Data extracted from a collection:
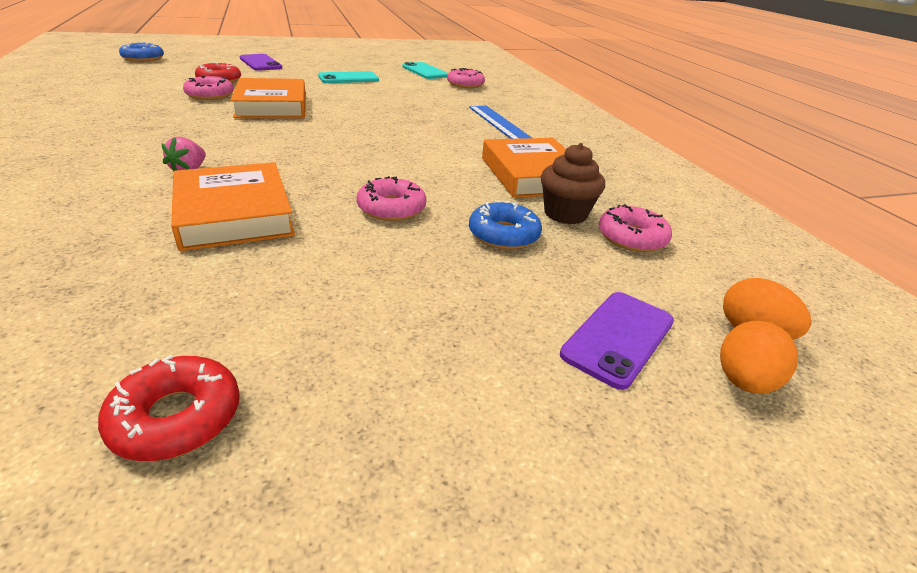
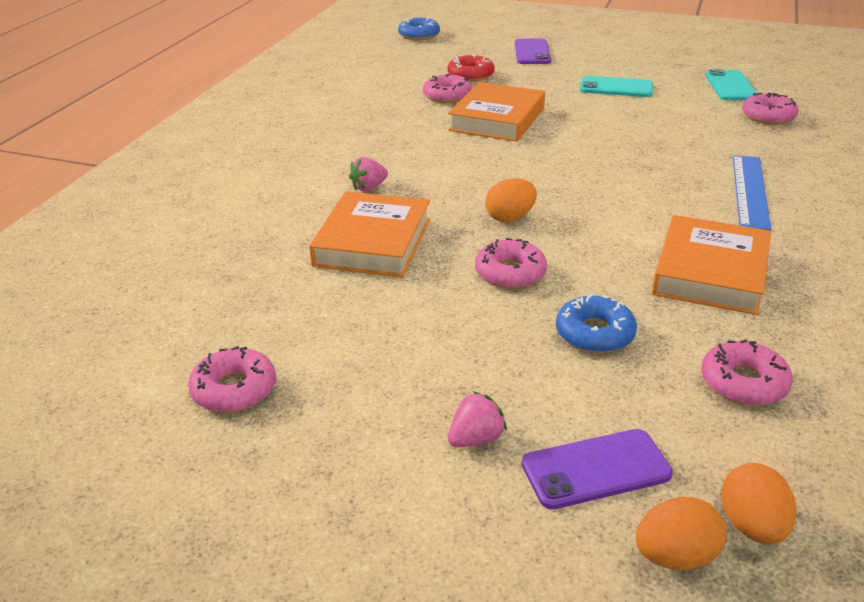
camera: 40 degrees right, 0 degrees up
red donut [98,355,240,461] -> pink donut [188,346,276,413]
brown cupcake [541,143,605,224] -> none
none -> pink strawberry [448,391,507,448]
none -> orange egg [485,178,537,222]

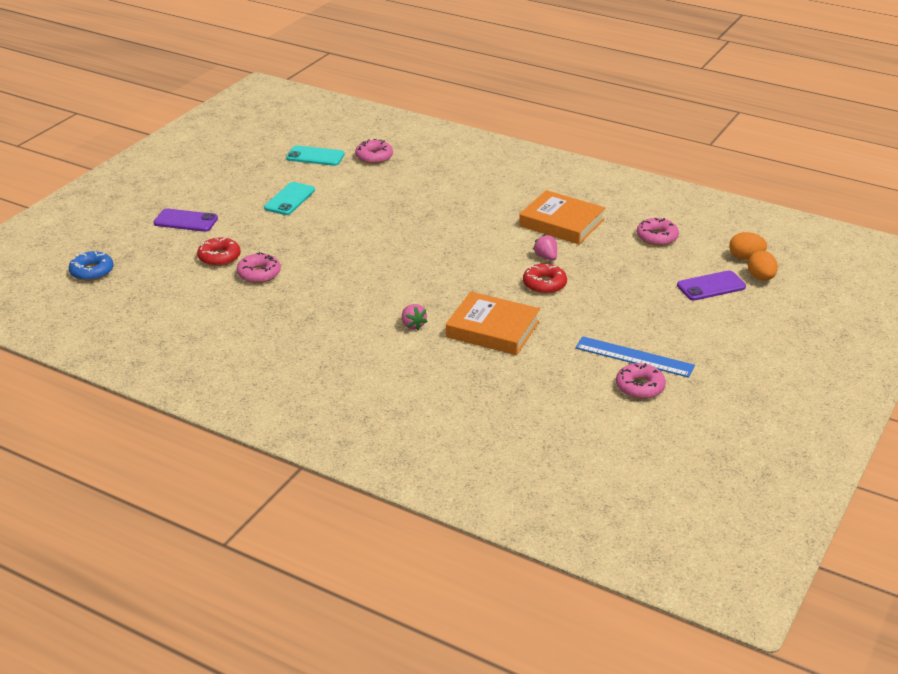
camera: 80 degrees left, 0 degrees up
orange book [448,82,545,142] -> none
pink strawberry [448,391,507,448] -> pink strawberry moved to [533,234,557,261]
pink donut [475,238,547,289] -> red donut [523,264,567,294]
orange egg [485,178,537,222] -> none
purple phone [522,429,673,510] -> purple phone turned 75 degrees clockwise [677,270,746,301]
blue donut [556,294,637,353] -> none
blue ruler [733,155,771,231] -> blue ruler moved to [575,336,695,378]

» **Task item**:
Only a word-for-word repetition of the lines from the one containing "pink strawberry [448,391,507,448] ->" to the final line of the data above counts as the answer.

» **Exercise result**:
pink strawberry [448,391,507,448] -> pink strawberry moved to [533,234,557,261]
pink donut [475,238,547,289] -> red donut [523,264,567,294]
orange egg [485,178,537,222] -> none
purple phone [522,429,673,510] -> purple phone turned 75 degrees clockwise [677,270,746,301]
blue donut [556,294,637,353] -> none
blue ruler [733,155,771,231] -> blue ruler moved to [575,336,695,378]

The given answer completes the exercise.